**ACTION ITEM**
In the records below, the line containing "The pink_kulegin moved" marks the start. Copy that line and everything after it exactly, through the last line.
Segment Open
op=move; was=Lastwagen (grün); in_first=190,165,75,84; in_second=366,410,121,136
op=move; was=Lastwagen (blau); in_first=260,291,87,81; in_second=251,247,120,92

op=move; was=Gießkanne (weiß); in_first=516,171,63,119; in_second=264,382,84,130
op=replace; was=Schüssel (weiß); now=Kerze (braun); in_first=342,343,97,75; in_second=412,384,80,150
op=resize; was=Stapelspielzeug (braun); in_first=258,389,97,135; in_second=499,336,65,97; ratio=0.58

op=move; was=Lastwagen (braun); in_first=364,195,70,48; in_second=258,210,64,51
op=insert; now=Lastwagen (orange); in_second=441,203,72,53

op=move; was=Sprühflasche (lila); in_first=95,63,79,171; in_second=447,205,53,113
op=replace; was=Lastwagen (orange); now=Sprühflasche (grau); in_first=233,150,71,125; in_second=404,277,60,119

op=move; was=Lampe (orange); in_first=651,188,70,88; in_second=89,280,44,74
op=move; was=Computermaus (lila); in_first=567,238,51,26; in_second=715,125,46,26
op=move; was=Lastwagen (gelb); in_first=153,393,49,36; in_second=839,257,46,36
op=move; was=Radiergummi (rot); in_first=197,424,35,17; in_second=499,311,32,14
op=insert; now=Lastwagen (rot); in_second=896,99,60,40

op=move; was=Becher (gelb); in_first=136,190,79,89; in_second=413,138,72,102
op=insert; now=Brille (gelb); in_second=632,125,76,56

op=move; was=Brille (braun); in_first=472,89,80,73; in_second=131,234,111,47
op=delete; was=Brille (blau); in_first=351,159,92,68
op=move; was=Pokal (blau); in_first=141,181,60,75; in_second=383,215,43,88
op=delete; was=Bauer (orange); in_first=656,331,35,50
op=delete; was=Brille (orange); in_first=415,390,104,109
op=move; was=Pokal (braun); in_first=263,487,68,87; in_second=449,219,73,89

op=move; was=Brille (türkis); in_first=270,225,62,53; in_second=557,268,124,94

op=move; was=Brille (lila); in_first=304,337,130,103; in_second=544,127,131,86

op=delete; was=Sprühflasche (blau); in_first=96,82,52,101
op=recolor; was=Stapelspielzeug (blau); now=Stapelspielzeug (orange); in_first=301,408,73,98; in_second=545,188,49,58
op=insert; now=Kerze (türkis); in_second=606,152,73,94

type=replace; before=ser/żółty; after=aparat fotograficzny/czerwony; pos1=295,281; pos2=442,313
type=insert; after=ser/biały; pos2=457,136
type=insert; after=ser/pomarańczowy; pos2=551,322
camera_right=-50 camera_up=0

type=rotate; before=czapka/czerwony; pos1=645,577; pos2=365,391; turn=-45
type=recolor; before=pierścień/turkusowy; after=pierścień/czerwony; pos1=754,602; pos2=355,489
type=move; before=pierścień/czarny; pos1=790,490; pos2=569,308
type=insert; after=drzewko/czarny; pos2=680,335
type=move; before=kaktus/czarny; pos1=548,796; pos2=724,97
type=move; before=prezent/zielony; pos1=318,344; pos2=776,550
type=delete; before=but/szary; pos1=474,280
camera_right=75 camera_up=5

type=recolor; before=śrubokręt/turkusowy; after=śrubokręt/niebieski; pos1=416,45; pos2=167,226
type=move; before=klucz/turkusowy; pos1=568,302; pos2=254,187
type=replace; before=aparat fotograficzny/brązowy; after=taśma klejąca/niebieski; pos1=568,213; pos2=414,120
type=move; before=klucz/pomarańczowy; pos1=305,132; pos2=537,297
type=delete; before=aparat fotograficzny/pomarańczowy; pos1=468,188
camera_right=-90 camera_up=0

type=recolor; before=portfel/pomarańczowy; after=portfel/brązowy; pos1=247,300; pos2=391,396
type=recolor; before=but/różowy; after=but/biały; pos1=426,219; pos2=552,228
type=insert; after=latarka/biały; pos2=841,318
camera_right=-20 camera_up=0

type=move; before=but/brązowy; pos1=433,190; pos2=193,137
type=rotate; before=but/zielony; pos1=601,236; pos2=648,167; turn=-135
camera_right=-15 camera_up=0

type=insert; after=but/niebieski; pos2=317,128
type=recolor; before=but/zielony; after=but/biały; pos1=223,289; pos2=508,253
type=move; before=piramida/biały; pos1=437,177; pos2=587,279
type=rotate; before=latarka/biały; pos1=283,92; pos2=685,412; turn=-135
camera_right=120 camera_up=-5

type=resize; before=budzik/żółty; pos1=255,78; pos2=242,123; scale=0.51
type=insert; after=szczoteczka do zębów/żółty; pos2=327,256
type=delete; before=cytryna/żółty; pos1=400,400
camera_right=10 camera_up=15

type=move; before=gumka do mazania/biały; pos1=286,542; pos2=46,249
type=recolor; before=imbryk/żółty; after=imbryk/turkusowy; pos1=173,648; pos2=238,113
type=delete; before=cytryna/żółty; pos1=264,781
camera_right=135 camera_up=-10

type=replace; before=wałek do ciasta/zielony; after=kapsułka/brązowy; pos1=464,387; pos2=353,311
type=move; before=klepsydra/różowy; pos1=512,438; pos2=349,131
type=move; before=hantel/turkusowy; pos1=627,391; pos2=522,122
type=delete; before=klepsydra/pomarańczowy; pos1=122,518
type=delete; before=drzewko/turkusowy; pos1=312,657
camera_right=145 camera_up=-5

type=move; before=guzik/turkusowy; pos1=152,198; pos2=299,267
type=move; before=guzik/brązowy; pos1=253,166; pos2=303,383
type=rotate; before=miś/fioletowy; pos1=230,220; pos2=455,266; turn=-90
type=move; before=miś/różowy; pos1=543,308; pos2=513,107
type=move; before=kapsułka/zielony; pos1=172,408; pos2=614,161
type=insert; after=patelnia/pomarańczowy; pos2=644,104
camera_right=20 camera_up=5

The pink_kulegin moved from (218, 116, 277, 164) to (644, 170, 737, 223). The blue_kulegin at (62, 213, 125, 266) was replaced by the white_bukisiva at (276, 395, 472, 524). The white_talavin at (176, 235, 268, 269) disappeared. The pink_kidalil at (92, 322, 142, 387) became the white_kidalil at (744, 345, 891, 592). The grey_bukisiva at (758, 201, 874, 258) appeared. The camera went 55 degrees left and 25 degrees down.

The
Segment Closed
**RESULT OF THE EXERCISE**
The pink_kulegin moved from (218, 116, 277, 164) to (644, 170, 737, 223). The blue_kulegin at (62, 213, 125, 266) was replaced by the white_bukisiva at (276, 395, 472, 524). The white_talavin at (176, 235, 268, 269) disappeared. The pink_kidalil at (92, 322, 142, 387) became the white_kidalil at (744, 345, 891, 592). The grey_bukisiva at (758, 201, 874, 258) appeared. The camera went 55 degrees left and 25 degrees down.

The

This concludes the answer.